» **GIVEN DATA**:
---------------

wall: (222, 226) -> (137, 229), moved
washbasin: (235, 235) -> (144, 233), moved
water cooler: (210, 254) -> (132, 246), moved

---------------

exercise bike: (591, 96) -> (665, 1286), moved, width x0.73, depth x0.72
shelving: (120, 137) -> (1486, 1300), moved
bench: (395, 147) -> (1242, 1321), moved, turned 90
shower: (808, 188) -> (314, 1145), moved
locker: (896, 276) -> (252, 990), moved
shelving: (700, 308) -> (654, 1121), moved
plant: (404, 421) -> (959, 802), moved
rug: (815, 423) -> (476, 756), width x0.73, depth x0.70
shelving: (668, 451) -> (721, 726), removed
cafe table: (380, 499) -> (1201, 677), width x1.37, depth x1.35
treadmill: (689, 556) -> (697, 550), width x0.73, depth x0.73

---------------

» **WHAT IS EXPECTED**: The word "width" may occur in lines of the data above; say how many lines hold it, giving only the number.

» **RESULT FOR THIS EXERCISE**: 4